Omit all pictures, then repeat the listing exactly.
Content starts
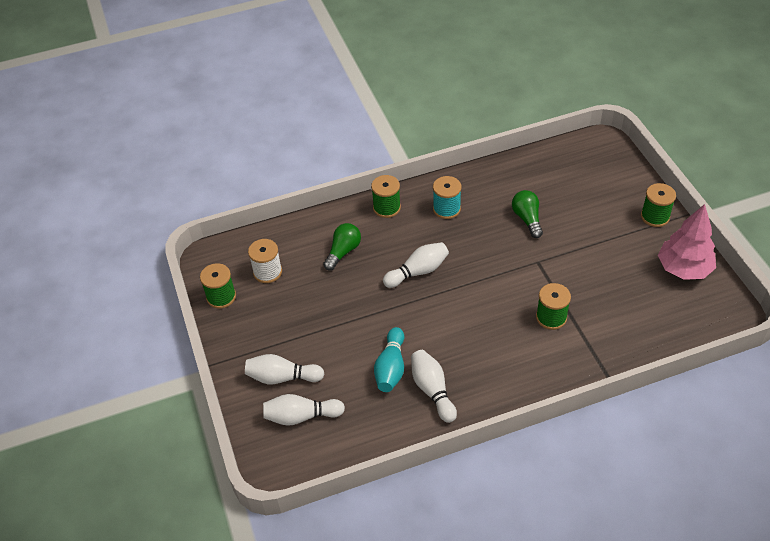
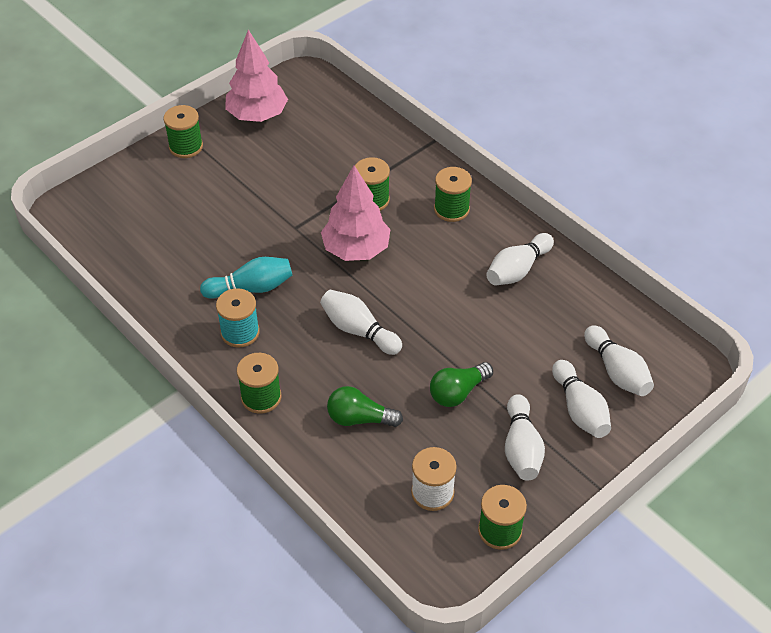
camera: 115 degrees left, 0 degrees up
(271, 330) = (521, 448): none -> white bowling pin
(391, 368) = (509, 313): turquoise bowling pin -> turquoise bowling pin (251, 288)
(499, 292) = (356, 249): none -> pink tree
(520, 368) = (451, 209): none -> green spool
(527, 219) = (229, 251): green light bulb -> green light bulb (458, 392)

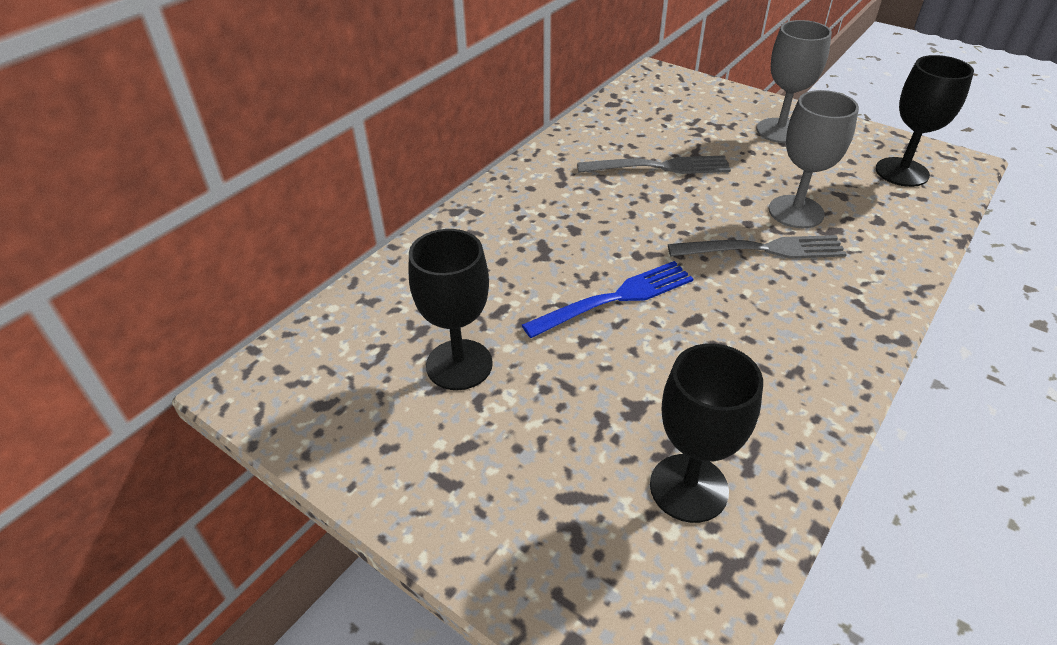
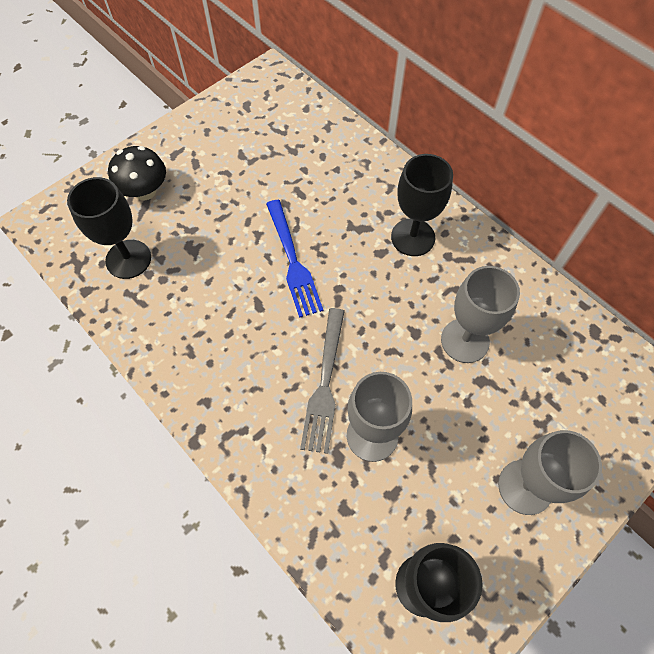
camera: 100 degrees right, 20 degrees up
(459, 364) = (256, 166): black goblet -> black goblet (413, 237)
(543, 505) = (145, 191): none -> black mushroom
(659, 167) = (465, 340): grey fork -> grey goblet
Content ends
# [EXERCISE SOLUTION]
camera: 115 degrees left, 0 degrees up
(271, 330) = (521, 448): none -> white bowling pin
(391, 368) = (509, 313): turquoise bowling pin -> turquoise bowling pin (251, 288)
(499, 292) = (356, 249): none -> pink tree
(520, 368) = (451, 209): none -> green spool
(527, 219) = (229, 251): green light bulb -> green light bulb (458, 392)

camera: 100 degrees right, 20 degrees up
(459, 364) = (256, 166): black goblet -> black goblet (413, 237)
(543, 505) = (145, 191): none -> black mushroom
(659, 167) = (465, 340): grey fork -> grey goblet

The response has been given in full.